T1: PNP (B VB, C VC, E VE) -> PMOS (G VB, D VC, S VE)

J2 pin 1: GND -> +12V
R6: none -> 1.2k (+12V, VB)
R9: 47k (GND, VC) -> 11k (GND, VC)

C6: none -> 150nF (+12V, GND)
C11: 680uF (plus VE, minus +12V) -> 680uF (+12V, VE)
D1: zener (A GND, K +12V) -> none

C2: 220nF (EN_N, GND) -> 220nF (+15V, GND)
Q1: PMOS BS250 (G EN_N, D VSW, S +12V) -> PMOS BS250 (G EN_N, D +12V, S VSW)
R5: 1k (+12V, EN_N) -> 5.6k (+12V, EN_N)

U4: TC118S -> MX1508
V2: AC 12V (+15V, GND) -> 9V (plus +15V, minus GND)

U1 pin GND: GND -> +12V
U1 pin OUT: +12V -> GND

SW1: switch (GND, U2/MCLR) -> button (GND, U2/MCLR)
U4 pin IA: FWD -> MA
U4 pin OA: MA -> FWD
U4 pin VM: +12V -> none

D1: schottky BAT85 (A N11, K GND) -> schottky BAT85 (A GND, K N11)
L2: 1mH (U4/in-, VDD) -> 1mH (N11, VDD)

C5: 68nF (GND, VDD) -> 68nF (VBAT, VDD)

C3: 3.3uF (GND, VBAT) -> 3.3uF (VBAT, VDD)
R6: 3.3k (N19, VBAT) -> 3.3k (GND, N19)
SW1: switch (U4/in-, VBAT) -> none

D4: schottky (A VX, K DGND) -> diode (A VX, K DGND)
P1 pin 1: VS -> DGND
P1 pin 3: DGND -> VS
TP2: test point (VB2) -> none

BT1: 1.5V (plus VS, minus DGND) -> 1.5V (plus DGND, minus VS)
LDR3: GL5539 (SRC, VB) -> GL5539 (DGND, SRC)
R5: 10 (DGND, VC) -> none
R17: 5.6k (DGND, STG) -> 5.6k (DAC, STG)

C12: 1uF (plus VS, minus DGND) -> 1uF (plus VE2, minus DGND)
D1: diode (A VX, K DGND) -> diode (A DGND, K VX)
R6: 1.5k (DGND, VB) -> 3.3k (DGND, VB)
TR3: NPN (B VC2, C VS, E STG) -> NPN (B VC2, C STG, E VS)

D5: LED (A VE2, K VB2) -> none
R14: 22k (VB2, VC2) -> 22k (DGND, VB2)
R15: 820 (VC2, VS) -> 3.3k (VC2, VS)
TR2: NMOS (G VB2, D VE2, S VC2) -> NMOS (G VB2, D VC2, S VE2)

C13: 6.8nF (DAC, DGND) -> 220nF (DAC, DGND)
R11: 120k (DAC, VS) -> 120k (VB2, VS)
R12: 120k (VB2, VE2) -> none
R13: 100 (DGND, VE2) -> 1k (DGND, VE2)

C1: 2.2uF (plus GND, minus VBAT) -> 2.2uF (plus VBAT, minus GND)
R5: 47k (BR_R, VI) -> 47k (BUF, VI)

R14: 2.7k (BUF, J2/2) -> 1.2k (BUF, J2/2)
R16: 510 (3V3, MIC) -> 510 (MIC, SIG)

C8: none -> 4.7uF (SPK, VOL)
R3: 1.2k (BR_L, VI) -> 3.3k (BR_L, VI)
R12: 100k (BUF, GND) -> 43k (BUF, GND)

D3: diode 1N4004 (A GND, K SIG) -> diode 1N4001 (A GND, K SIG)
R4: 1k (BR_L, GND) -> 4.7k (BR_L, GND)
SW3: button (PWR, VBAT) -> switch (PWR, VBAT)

◇ ◇ ◇ ◇

| Task statement |
Go through the records above and write each one out again exactly.

| Task solution |
T1: PNP (B VB, C VC, E VE) -> PMOS (G VB, D VC, S VE)

J2 pin 1: GND -> +12V
R6: none -> 1.2k (+12V, VB)
R9: 47k (GND, VC) -> 11k (GND, VC)

C6: none -> 150nF (+12V, GND)
C11: 680uF (plus VE, minus +12V) -> 680uF (+12V, VE)
D1: zener (A GND, K +12V) -> none

C2: 220nF (EN_N, GND) -> 220nF (+15V, GND)
Q1: PMOS BS250 (G EN_N, D VSW, S +12V) -> PMOS BS250 (G EN_N, D +12V, S VSW)
R5: 1k (+12V, EN_N) -> 5.6k (+12V, EN_N)

U4: TC118S -> MX1508
V2: AC 12V (+15V, GND) -> 9V (plus +15V, minus GND)

U1 pin GND: GND -> +12V
U1 pin OUT: +12V -> GND

SW1: switch (GND, U2/MCLR) -> button (GND, U2/MCLR)
U4 pin IA: FWD -> MA
U4 pin OA: MA -> FWD
U4 pin VM: +12V -> none

D1: schottky BAT85 (A N11, K GND) -> schottky BAT85 (A GND, K N11)
L2: 1mH (U4/in-, VDD) -> 1mH (N11, VDD)

C5: 68nF (GND, VDD) -> 68nF (VBAT, VDD)

C3: 3.3uF (GND, VBAT) -> 3.3uF (VBAT, VDD)
R6: 3.3k (N19, VBAT) -> 3.3k (GND, N19)
SW1: switch (U4/in-, VBAT) -> none

D4: schottky (A VX, K DGND) -> diode (A VX, K DGND)
P1 pin 1: VS -> DGND
P1 pin 3: DGND -> VS
TP2: test point (VB2) -> none

BT1: 1.5V (plus VS, minus DGND) -> 1.5V (plus DGND, minus VS)
LDR3: GL5539 (SRC, VB) -> GL5539 (DGND, SRC)
R5: 10 (DGND, VC) -> none
R17: 5.6k (DGND, STG) -> 5.6k (DAC, STG)

C12: 1uF (plus VS, minus DGND) -> 1uF (plus VE2, minus DGND)
D1: diode (A VX, K DGND) -> diode (A DGND, K VX)
R6: 1.5k (DGND, VB) -> 3.3k (DGND, VB)
TR3: NPN (B VC2, C VS, E STG) -> NPN (B VC2, C STG, E VS)

D5: LED (A VE2, K VB2) -> none
R14: 22k (VB2, VC2) -> 22k (DGND, VB2)
R15: 820 (VC2, VS) -> 3.3k (VC2, VS)
TR2: NMOS (G VB2, D VE2, S VC2) -> NMOS (G VB2, D VC2, S VE2)

C13: 6.8nF (DAC, DGND) -> 220nF (DAC, DGND)
R11: 120k (DAC, VS) -> 120k (VB2, VS)
R12: 120k (VB2, VE2) -> none
R13: 100 (DGND, VE2) -> 1k (DGND, VE2)

C1: 2.2uF (plus GND, minus VBAT) -> 2.2uF (plus VBAT, minus GND)
R5: 47k (BR_R, VI) -> 47k (BUF, VI)

R14: 2.7k (BUF, J2/2) -> 1.2k (BUF, J2/2)
R16: 510 (3V3, MIC) -> 510 (MIC, SIG)

C8: none -> 4.7uF (SPK, VOL)
R3: 1.2k (BR_L, VI) -> 3.3k (BR_L, VI)
R12: 100k (BUF, GND) -> 43k (BUF, GND)

D3: diode 1N4004 (A GND, K SIG) -> diode 1N4001 (A GND, K SIG)
R4: 1k (BR_L, GND) -> 4.7k (BR_L, GND)
SW3: button (PWR, VBAT) -> switch (PWR, VBAT)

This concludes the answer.